● PROBLEM TO SOLVE
Will you quote only the lines starting at the one that contains "blue boat [265,137,313,237]" and ending with the last line of the listing below, inclusive?

● THE DATA
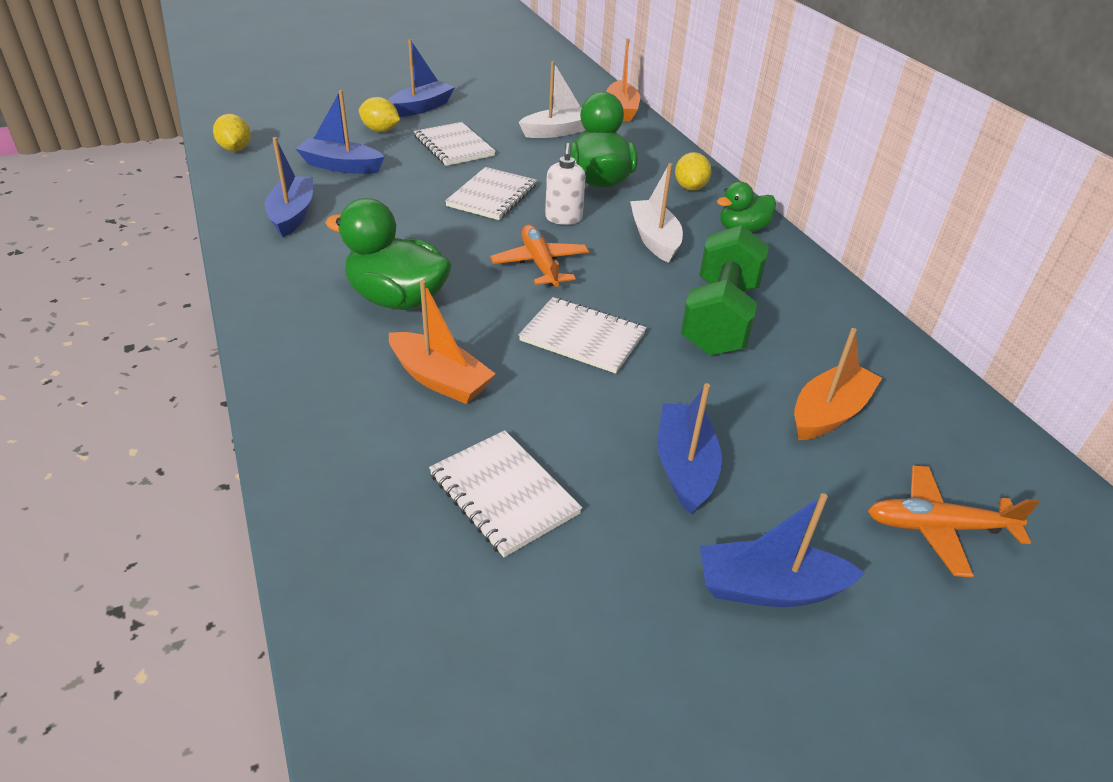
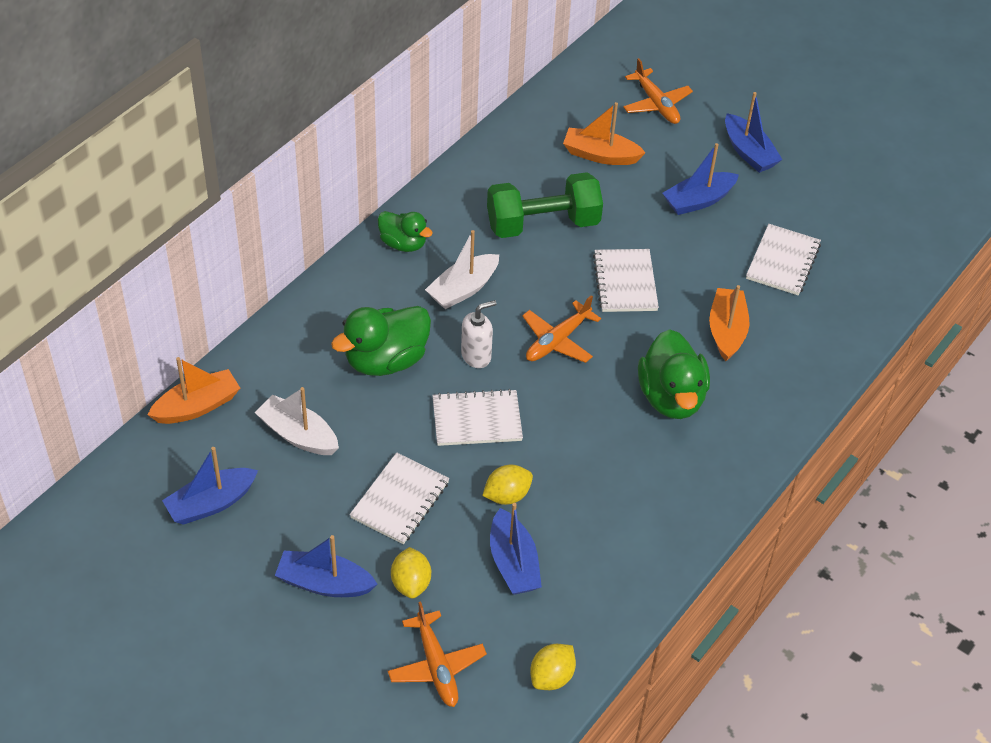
camera: 120 degrees left, 10 degrees up
blue boat [265,137,313,237] -> blue boat moved to [162,447,258,525]
yellow lemon [675,152,712,191] -> yellow lemon moved to [482,465,533,505]
none -> orange plane [388,601,487,707]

● SOLUTION TO THIS PROBLEM
blue boat [265,137,313,237] -> blue boat moved to [162,447,258,525]
yellow lemon [675,152,712,191] -> yellow lemon moved to [482,465,533,505]
none -> orange plane [388,601,487,707]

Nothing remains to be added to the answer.